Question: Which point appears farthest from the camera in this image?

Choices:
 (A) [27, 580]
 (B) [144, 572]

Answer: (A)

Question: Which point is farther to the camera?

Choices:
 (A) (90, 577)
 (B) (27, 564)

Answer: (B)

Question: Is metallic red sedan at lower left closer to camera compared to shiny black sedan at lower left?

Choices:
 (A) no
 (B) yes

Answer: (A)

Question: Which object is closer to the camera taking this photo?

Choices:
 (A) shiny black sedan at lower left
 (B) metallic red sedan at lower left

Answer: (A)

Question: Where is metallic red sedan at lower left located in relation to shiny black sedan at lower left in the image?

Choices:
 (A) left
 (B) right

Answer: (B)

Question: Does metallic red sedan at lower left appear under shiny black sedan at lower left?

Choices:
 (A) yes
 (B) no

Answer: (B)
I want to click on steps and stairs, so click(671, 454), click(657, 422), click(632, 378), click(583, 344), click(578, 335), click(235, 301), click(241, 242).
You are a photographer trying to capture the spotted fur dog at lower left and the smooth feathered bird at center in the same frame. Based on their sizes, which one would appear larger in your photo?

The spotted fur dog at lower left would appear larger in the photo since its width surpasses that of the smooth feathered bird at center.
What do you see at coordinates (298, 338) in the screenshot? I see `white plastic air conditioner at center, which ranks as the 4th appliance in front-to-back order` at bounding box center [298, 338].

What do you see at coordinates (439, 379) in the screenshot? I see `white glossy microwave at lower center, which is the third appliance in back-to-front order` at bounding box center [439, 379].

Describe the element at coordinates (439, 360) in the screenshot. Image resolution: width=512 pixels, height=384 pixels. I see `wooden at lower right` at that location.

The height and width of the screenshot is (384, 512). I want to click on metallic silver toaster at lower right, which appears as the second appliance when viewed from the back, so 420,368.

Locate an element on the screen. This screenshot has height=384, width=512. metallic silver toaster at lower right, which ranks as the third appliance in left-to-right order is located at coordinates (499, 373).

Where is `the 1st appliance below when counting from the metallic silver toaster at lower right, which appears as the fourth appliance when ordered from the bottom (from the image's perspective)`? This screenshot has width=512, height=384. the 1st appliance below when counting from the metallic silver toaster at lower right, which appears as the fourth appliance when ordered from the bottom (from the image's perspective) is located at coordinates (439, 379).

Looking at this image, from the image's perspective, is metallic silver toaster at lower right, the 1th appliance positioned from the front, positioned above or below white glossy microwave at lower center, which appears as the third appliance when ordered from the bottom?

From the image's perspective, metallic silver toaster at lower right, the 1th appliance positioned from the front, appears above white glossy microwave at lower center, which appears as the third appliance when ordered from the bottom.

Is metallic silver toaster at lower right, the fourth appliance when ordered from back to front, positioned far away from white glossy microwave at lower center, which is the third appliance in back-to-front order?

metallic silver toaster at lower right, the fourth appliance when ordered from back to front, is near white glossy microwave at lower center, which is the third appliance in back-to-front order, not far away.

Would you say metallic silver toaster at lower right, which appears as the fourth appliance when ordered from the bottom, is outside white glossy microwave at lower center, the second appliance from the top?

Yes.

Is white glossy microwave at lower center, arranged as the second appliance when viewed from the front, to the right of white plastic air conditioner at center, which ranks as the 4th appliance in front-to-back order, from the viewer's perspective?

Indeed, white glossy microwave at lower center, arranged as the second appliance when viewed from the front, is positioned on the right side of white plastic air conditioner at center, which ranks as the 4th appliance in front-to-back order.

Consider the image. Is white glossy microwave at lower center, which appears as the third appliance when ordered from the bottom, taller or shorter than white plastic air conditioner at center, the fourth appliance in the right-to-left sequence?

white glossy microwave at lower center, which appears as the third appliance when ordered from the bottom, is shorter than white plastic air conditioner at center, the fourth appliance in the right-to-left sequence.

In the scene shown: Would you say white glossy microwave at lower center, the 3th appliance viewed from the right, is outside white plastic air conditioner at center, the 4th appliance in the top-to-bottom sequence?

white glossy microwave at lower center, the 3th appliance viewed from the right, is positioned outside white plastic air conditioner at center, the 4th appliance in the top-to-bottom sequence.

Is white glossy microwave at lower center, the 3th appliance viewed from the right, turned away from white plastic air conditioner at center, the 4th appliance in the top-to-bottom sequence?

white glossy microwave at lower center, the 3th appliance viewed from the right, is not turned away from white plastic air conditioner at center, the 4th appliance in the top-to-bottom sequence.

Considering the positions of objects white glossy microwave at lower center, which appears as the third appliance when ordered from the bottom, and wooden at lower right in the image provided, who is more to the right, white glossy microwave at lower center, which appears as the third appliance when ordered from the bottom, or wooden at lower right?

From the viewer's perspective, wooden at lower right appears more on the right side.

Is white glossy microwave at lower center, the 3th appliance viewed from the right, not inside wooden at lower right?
++++++++++++++++++++
From the items above, extract every line that contains the string "bird".

### SOLVED EXERCISE
You are a photographer trying to capture the spotted fur dog at lower left and the smooth feathered bird at center in the same frame. Based on their sizes, which one would appear larger in your photo?
The spotted fur dog at lower left would appear larger in the photo since its width surpasses that of the smooth feathered bird at center.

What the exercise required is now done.